A stretch of the entries below is to be set down exactly, running from the line with "white watering can: 10 -> 8" through the line with "orange light bulb: 5 -> 6", both included, and no other line.
*** Exercise material ***
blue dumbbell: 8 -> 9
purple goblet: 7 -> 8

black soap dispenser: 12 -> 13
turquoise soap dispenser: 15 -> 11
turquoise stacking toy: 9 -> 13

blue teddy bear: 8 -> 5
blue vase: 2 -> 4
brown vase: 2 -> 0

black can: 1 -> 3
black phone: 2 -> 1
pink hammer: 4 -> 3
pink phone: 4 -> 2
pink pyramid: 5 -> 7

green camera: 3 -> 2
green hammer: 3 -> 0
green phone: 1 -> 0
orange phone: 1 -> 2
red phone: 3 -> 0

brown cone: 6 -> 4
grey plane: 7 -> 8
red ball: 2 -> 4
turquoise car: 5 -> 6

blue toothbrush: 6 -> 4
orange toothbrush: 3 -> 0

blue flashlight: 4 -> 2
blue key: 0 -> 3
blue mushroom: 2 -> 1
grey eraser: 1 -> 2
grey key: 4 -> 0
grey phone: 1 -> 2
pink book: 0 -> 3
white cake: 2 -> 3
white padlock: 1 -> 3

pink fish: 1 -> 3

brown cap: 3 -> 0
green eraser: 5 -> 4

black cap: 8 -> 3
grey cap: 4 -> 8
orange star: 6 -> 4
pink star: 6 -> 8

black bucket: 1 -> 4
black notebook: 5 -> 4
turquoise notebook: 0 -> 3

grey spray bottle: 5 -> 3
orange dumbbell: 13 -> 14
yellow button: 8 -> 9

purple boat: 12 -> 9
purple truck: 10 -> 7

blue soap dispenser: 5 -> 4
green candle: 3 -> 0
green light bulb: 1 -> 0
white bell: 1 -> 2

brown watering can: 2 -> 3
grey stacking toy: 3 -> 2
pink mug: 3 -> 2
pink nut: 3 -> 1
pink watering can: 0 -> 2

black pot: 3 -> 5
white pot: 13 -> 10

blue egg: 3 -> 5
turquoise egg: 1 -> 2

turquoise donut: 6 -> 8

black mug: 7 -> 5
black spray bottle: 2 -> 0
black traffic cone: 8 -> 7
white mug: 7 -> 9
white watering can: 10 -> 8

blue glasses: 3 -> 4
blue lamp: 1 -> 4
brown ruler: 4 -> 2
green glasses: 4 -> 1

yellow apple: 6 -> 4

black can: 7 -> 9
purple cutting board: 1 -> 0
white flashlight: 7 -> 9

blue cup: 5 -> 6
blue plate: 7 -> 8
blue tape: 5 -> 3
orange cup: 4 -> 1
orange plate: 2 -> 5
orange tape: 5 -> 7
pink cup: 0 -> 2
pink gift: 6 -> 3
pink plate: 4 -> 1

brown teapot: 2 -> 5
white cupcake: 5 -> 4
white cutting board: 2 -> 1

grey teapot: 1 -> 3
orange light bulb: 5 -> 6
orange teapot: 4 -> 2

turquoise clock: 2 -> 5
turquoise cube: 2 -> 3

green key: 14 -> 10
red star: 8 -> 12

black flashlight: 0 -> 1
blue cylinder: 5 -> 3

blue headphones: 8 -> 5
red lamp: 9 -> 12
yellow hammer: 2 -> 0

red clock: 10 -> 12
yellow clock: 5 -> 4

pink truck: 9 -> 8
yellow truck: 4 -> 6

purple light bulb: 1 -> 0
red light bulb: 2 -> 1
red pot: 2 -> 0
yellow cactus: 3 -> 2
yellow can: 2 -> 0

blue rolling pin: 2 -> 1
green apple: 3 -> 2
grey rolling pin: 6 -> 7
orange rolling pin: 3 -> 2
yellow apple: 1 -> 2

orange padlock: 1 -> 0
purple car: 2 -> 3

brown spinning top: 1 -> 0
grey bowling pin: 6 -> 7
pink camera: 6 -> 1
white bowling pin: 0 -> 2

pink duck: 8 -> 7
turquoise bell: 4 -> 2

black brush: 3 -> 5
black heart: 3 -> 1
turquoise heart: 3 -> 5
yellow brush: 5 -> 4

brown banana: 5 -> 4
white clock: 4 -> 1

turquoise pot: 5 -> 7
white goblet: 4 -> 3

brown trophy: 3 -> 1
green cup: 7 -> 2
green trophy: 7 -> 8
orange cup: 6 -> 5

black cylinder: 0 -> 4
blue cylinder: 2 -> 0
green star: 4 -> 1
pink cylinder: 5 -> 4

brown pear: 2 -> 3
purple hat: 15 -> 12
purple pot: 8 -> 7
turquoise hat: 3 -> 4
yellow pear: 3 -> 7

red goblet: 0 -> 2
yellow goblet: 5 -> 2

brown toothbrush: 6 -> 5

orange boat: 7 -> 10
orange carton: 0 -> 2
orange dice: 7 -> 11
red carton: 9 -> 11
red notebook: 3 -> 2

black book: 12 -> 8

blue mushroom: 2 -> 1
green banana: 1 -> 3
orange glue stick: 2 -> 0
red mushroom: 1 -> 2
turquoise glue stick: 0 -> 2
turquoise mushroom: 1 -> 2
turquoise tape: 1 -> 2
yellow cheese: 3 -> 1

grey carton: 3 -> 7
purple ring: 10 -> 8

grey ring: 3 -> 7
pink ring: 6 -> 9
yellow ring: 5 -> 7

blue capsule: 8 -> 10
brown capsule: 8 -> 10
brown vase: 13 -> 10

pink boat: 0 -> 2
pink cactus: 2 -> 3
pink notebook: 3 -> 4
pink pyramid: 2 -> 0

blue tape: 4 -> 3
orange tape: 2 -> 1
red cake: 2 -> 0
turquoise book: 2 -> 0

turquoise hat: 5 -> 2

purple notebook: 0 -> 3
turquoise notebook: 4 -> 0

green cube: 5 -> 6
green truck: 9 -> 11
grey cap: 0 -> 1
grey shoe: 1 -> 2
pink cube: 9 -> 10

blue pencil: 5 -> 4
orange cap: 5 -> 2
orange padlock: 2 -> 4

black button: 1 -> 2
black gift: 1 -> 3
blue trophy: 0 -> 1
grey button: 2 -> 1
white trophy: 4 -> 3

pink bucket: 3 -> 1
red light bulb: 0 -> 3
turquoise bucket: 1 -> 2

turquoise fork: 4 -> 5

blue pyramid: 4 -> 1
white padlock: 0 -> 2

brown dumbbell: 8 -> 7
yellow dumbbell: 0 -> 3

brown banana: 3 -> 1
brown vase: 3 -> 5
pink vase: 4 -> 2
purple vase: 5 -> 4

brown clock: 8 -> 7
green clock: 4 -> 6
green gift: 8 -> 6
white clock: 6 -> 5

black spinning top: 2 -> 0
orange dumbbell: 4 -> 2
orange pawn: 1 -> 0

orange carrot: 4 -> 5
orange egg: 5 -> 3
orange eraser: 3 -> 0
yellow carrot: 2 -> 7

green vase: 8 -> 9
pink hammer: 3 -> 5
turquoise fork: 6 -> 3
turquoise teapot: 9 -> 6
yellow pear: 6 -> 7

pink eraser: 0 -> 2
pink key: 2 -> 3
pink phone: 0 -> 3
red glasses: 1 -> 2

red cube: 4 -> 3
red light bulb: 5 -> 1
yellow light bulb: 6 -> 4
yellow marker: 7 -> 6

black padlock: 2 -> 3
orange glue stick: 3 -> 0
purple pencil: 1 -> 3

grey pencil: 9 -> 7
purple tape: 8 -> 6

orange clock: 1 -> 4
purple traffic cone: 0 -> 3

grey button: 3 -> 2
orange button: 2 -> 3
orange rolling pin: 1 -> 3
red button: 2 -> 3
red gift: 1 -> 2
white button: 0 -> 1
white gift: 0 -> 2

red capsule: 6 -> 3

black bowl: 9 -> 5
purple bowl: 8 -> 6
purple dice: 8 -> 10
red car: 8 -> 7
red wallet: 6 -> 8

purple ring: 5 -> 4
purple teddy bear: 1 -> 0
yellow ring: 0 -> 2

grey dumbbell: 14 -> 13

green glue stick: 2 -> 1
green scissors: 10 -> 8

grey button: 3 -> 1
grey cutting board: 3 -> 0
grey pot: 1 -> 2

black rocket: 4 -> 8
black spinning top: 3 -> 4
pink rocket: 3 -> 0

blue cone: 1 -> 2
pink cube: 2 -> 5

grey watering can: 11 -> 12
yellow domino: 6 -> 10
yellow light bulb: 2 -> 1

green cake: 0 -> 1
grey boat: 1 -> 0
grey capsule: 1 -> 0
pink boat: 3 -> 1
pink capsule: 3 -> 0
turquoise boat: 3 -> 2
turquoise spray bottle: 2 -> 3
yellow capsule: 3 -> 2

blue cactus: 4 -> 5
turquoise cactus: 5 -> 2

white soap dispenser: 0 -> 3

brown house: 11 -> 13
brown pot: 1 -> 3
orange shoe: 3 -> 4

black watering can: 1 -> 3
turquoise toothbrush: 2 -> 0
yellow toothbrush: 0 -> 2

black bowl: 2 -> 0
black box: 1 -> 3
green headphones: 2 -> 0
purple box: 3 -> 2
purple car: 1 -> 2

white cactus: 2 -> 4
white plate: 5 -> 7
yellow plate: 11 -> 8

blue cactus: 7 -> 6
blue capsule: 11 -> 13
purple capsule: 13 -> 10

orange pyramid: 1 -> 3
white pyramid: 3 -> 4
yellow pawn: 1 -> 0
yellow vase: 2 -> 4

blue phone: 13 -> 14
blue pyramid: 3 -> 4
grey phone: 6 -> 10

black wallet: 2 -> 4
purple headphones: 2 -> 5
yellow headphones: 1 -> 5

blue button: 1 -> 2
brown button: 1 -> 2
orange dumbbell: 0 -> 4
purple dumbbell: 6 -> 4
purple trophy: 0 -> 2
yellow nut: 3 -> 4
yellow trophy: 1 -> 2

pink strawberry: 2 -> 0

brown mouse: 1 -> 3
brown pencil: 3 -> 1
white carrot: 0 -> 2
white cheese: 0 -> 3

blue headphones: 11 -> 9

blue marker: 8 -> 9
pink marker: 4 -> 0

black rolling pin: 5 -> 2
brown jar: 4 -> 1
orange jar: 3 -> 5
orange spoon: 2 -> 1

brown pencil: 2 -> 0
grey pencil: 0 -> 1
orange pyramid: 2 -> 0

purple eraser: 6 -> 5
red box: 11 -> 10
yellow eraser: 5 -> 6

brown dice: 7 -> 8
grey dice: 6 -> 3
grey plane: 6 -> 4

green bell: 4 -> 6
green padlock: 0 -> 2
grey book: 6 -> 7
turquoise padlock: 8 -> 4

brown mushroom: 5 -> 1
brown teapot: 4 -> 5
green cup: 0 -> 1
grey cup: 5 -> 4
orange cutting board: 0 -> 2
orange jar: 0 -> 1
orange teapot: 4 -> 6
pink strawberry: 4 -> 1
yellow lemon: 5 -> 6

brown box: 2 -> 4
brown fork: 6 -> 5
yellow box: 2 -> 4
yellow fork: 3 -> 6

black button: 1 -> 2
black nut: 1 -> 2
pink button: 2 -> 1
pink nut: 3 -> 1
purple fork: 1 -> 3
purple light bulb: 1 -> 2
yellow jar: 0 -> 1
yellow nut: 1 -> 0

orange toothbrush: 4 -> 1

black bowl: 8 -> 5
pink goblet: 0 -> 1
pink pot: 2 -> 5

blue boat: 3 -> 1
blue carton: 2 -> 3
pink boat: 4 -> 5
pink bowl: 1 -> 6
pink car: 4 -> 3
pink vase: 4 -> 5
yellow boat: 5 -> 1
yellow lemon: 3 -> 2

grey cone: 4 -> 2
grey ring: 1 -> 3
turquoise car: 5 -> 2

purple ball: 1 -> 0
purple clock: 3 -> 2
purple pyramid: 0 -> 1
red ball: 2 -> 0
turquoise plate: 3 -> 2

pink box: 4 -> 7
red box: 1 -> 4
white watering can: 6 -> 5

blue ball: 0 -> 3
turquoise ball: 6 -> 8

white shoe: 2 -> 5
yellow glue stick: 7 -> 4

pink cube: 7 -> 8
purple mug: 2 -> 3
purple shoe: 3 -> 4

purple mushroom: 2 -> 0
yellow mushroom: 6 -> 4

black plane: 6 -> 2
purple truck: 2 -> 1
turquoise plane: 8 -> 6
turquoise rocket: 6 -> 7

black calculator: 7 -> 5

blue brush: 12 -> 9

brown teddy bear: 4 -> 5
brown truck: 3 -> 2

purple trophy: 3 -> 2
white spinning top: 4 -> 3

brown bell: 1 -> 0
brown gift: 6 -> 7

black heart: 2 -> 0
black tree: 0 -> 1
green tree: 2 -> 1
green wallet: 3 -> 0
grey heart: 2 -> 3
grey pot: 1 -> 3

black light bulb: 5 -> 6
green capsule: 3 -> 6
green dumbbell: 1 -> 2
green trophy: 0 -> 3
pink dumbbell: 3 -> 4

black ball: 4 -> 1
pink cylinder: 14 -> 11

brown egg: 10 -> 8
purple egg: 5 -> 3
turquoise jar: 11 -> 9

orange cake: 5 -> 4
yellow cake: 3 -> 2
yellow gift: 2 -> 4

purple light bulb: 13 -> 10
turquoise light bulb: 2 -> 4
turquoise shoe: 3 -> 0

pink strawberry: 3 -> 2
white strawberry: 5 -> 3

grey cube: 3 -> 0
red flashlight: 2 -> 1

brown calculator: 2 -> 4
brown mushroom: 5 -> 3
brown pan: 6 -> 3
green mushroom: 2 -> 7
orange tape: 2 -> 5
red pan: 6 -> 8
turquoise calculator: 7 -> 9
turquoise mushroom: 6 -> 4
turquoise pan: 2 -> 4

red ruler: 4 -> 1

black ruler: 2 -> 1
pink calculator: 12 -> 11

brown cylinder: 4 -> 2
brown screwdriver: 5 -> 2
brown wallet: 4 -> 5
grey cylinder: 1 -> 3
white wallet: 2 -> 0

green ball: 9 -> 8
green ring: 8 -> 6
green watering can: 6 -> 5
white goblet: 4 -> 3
*** End of Exercise material ***
- _Output for this task_
white watering can: 10 -> 8

blue glasses: 3 -> 4
blue lamp: 1 -> 4
brown ruler: 4 -> 2
green glasses: 4 -> 1

yellow apple: 6 -> 4

black can: 7 -> 9
purple cutting board: 1 -> 0
white flashlight: 7 -> 9

blue cup: 5 -> 6
blue plate: 7 -> 8
blue tape: 5 -> 3
orange cup: 4 -> 1
orange plate: 2 -> 5
orange tape: 5 -> 7
pink cup: 0 -> 2
pink gift: 6 -> 3
pink plate: 4 -> 1

brown teapot: 2 -> 5
white cupcake: 5 -> 4
white cutting board: 2 -> 1

grey teapot: 1 -> 3
orange light bulb: 5 -> 6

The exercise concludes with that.